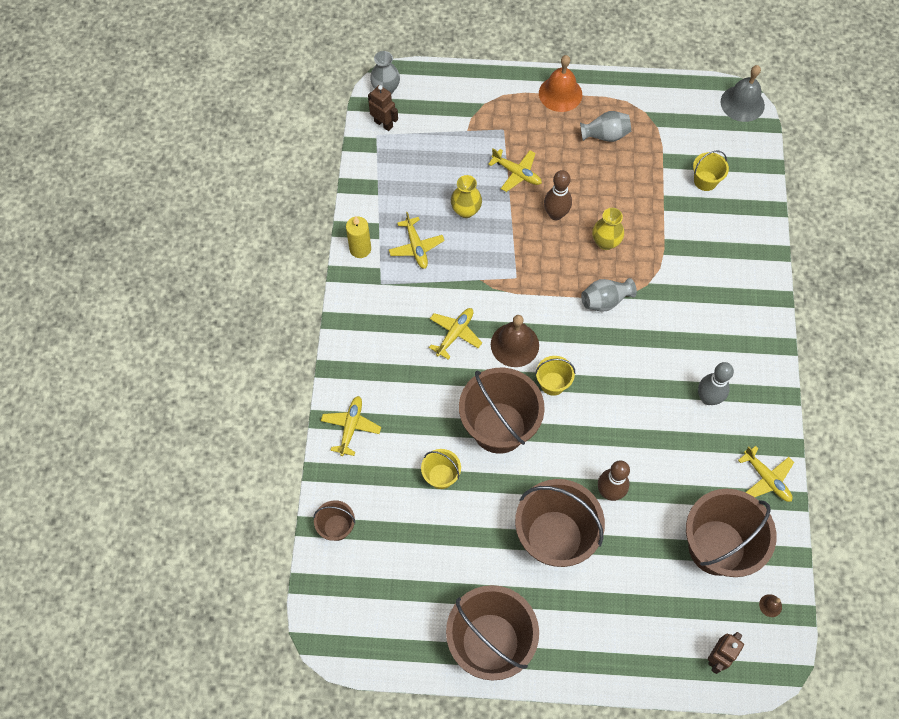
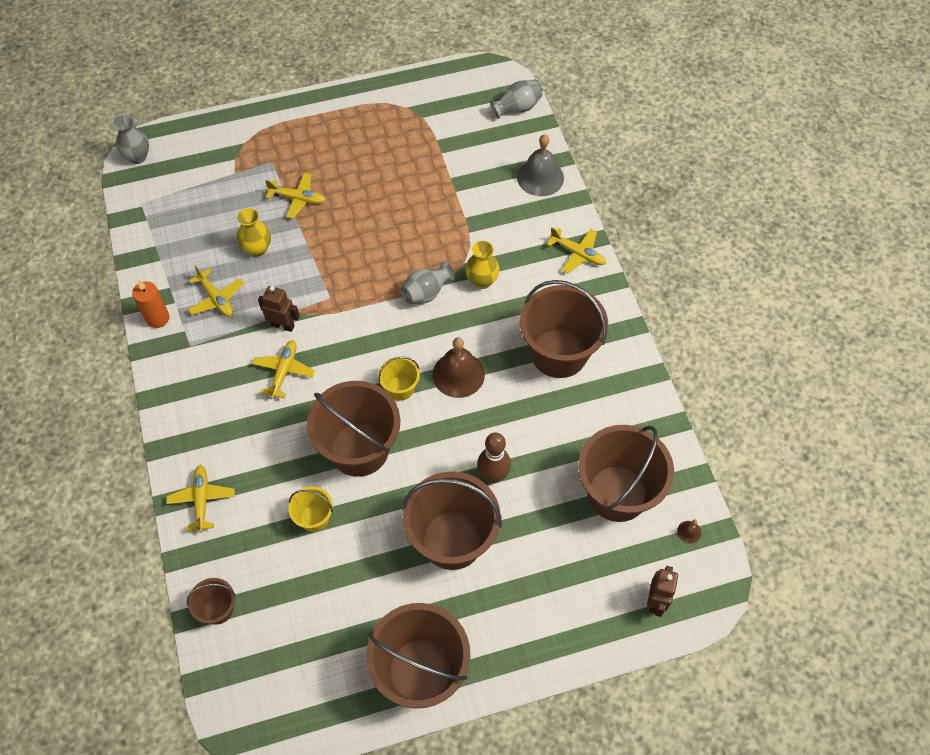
camera: 20 degrees left, 5 degrees down
(360, 249) = (157, 318): yellow candle -> orange candle
(383, 124) = (145, 190): brown robot -> brown robot (283, 325)
(514, 344) = (349, 362): brown bell -> brown bell (458, 374)
(555, 214) = (350, 226): brown bowling pin -> none
(560, 93) = (318, 113): orange bell -> none
(605, 135) = (375, 139): grey vase -> grey vase (517, 108)
(605, 242) = (408, 237): yellow vase -> yellow vase (482, 281)
(705, 181) = (486, 153): yellow bucket -> none
(708, 398) = (559, 353): grey bowling pin -> brown bucket
(742, 103) = (497, 74): grey bell -> grey bell (540, 177)
(766, 479) = (642, 411): yellow plane -> yellow plane (578, 253)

⁂

→ TASK STATEMENT:
Find the line that contains "(555, 214) = (350, 226): brown". Write out that line and every line after it through the end of the data, exactly, and nothing else.

→ RESULT OF THE TASK:
(555, 214) = (350, 226): brown bowling pin -> none
(560, 93) = (318, 113): orange bell -> none
(605, 135) = (375, 139): grey vase -> grey vase (517, 108)
(605, 242) = (408, 237): yellow vase -> yellow vase (482, 281)
(705, 181) = (486, 153): yellow bucket -> none
(708, 398) = (559, 353): grey bowling pin -> brown bucket
(742, 103) = (497, 74): grey bell -> grey bell (540, 177)
(766, 479) = (642, 411): yellow plane -> yellow plane (578, 253)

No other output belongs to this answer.